**YOUR GOAL**
Render all of the data below as a Markdown table with the columns "Index" and "Line," giving each line its own numbered row. Omit blank lines, and leave the pictures out of the answer.

##### DATA EXCERPTS

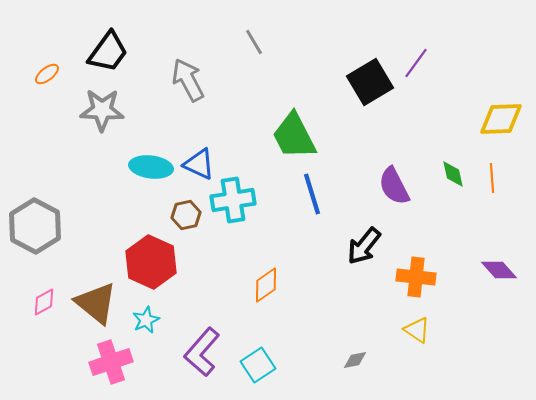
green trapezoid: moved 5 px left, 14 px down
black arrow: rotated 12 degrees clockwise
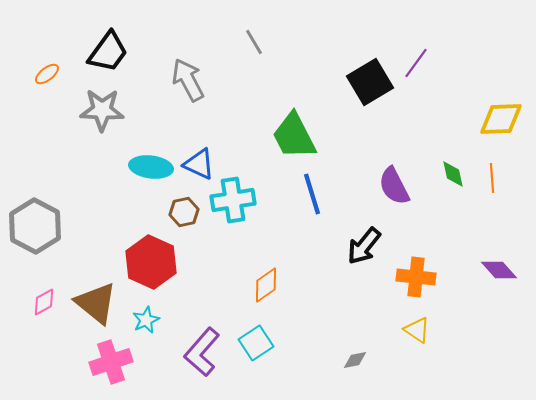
brown hexagon: moved 2 px left, 3 px up
cyan square: moved 2 px left, 22 px up
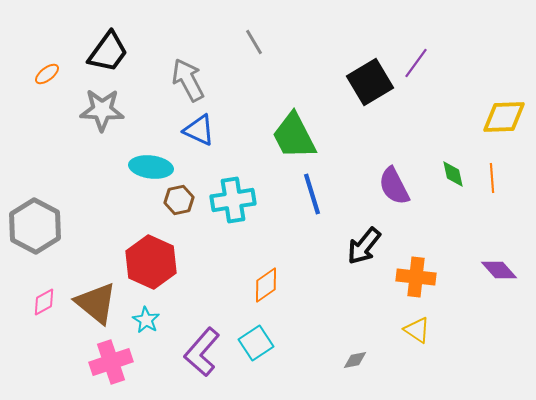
yellow diamond: moved 3 px right, 2 px up
blue triangle: moved 34 px up
brown hexagon: moved 5 px left, 12 px up
cyan star: rotated 16 degrees counterclockwise
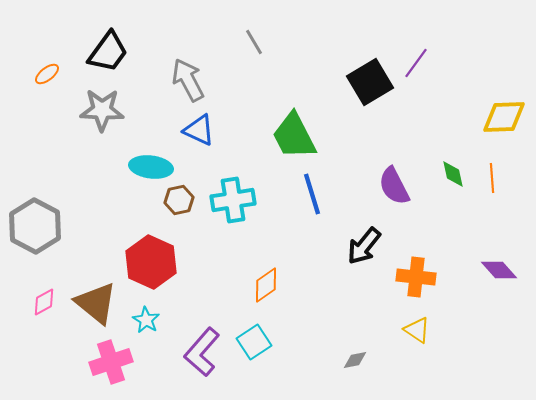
cyan square: moved 2 px left, 1 px up
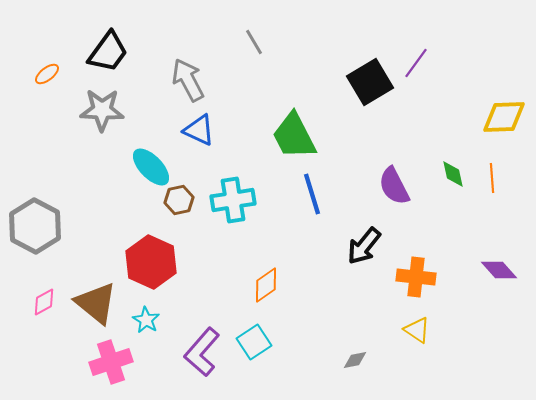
cyan ellipse: rotated 39 degrees clockwise
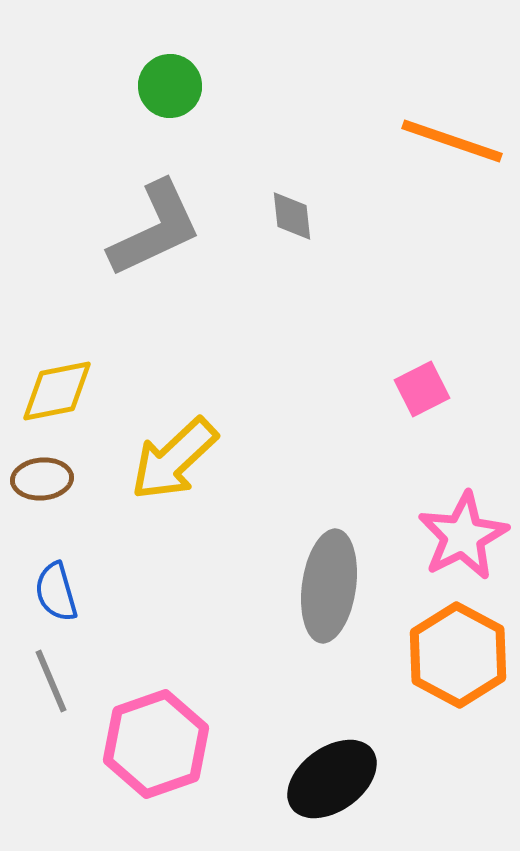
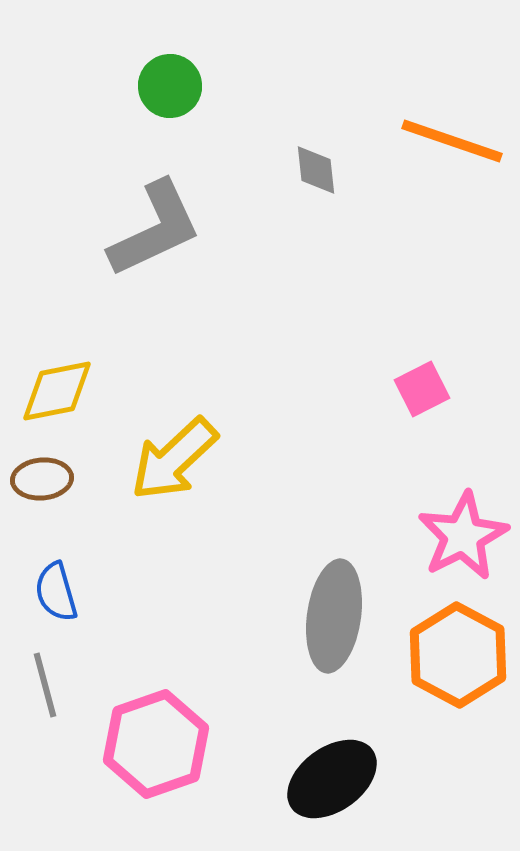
gray diamond: moved 24 px right, 46 px up
gray ellipse: moved 5 px right, 30 px down
gray line: moved 6 px left, 4 px down; rotated 8 degrees clockwise
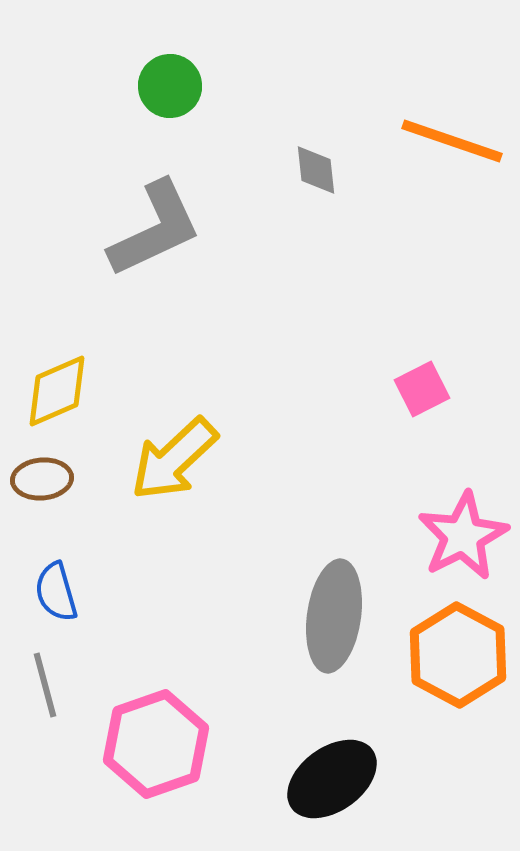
yellow diamond: rotated 12 degrees counterclockwise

##########

**SOLVED PROBLEM**
| Index | Line |
|---|---|
| 1 | green trapezoid: moved 5 px left, 14 px down |
| 2 | black arrow: rotated 12 degrees clockwise |
| 3 | brown hexagon: moved 2 px left, 3 px up |
| 4 | cyan square: moved 2 px left, 22 px up |
| 5 | yellow diamond: moved 3 px right, 2 px up |
| 6 | blue triangle: moved 34 px up |
| 7 | brown hexagon: moved 5 px left, 12 px up |
| 8 | cyan star: rotated 16 degrees counterclockwise |
| 9 | cyan square: moved 2 px left, 1 px up |
| 10 | cyan ellipse: rotated 39 degrees clockwise |
| 11 | gray diamond: moved 24 px right, 46 px up |
| 12 | gray ellipse: moved 5 px right, 30 px down |
| 13 | gray line: moved 6 px left, 4 px down; rotated 8 degrees clockwise |
| 14 | yellow diamond: rotated 12 degrees counterclockwise |